[Dataset]

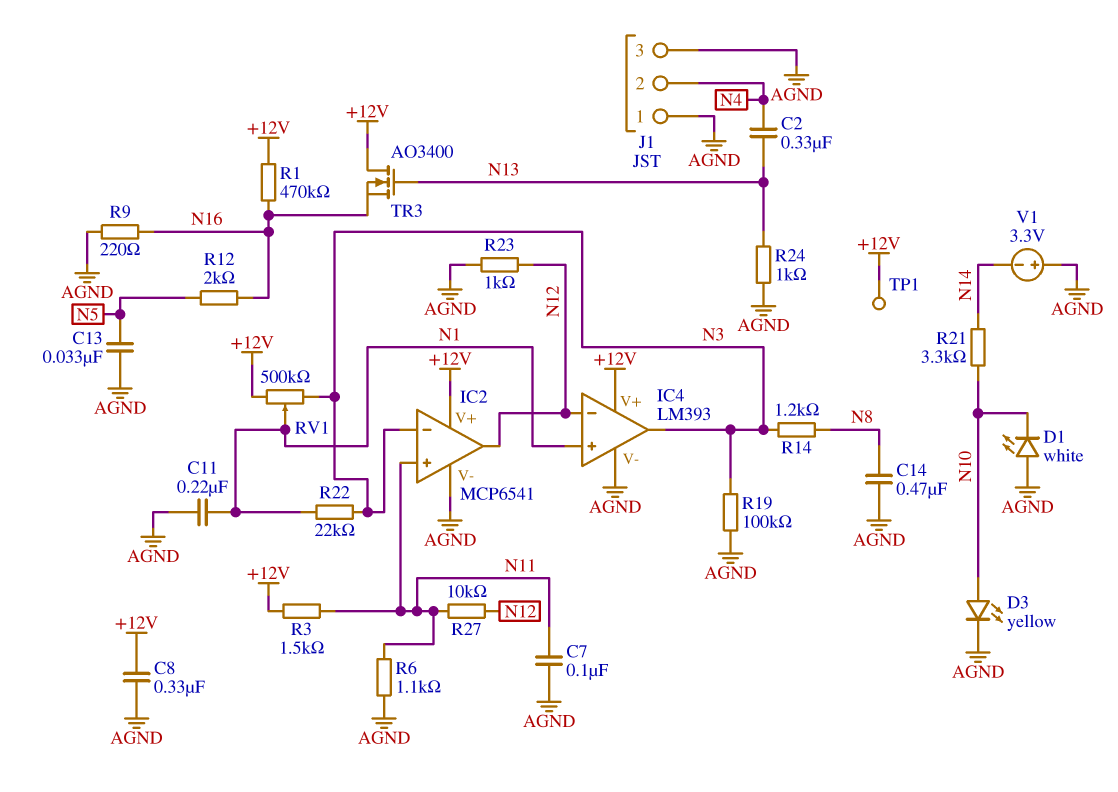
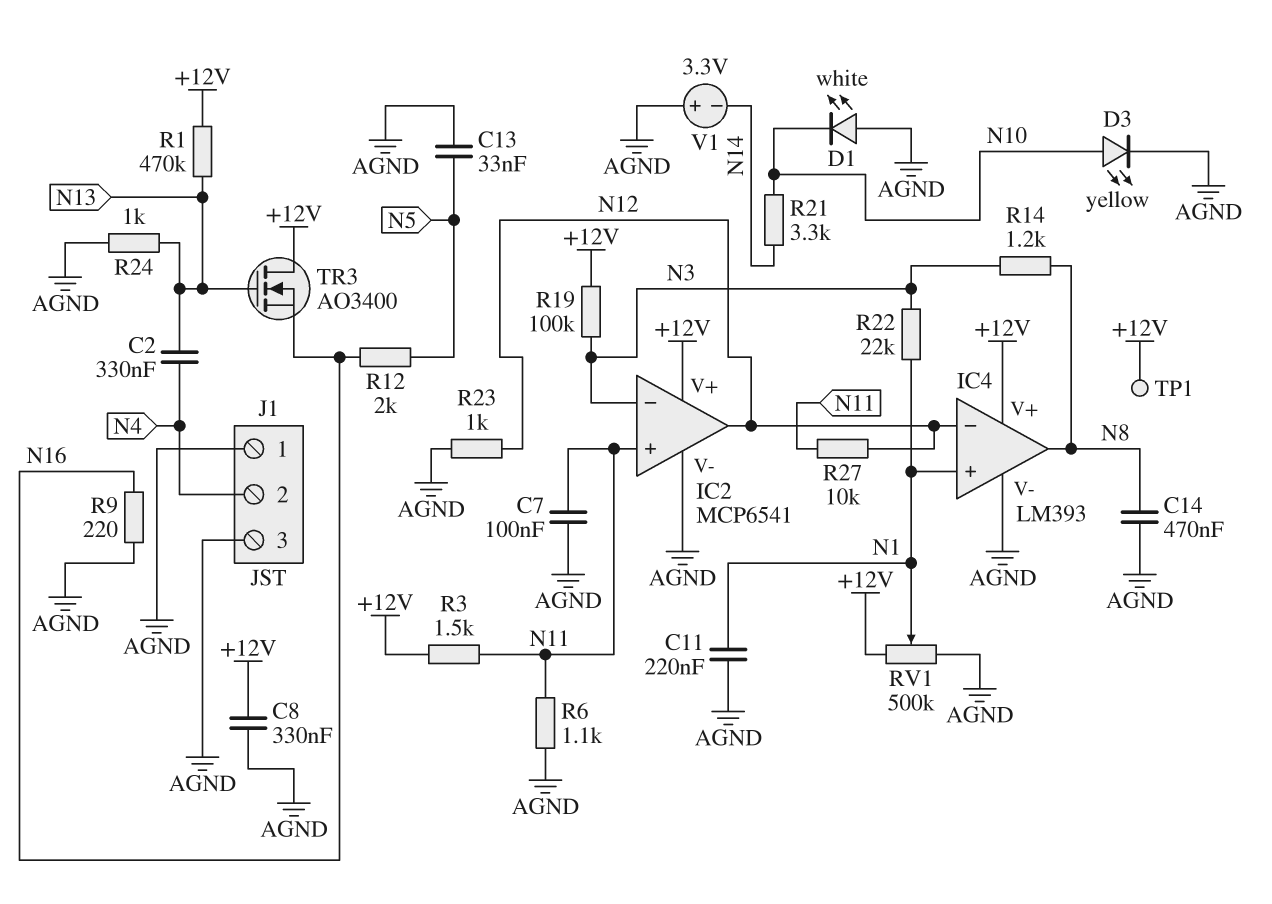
IC4 pin out: N3 -> N8
R1: 470k (+12V, N16) -> 470k (+12V, N13)
R19: 100k (AGND, N3) -> 100k (+12V, N3)
RV1: 500k (+12V, N3, wiper N1) -> 500k (+12V, AGND, wiper N1)

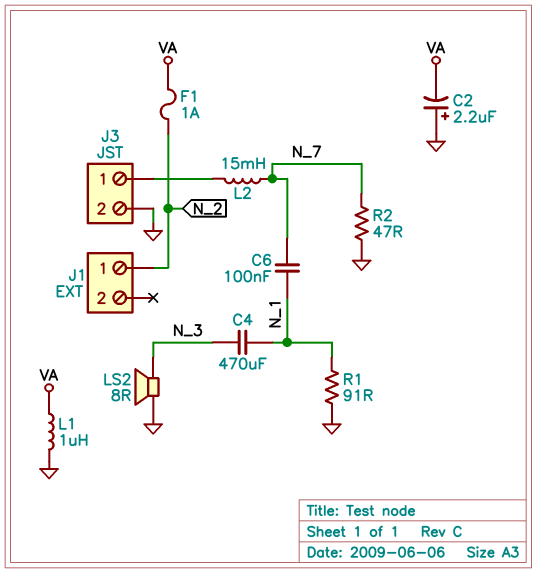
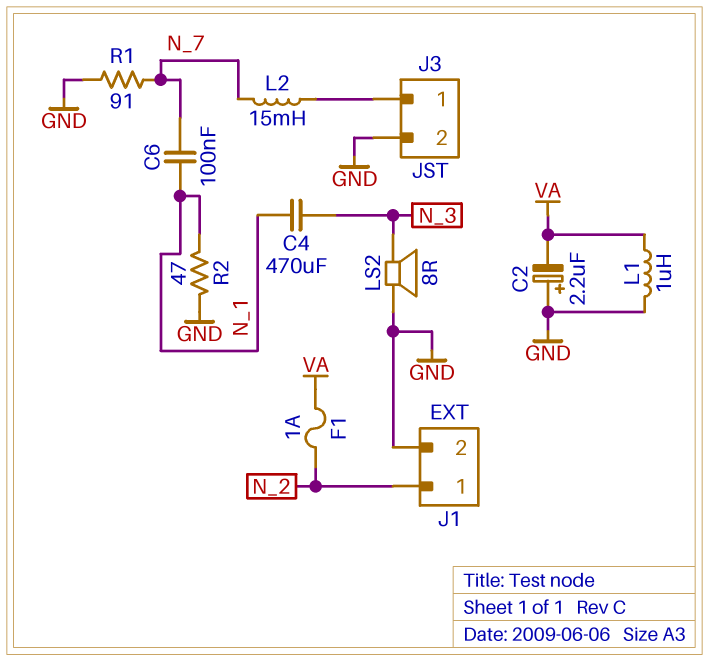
J1 pin 2: none -> GND
R1: 91 (GND, N_1) -> 91 (GND, N_7)
R2: 47 (GND, N_7) -> 47 (GND, N_1)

[/Dataset]

• What needs to be done: A word-for-word copy of the listing is needed, with no pictures in it.

• Response box:
IC4 pin out: N3 -> N8
R1: 470k (+12V, N16) -> 470k (+12V, N13)
R19: 100k (AGND, N3) -> 100k (+12V, N3)
RV1: 500k (+12V, N3, wiper N1) -> 500k (+12V, AGND, wiper N1)

J1 pin 2: none -> GND
R1: 91 (GND, N_1) -> 91 (GND, N_7)
R2: 47 (GND, N_7) -> 47 (GND, N_1)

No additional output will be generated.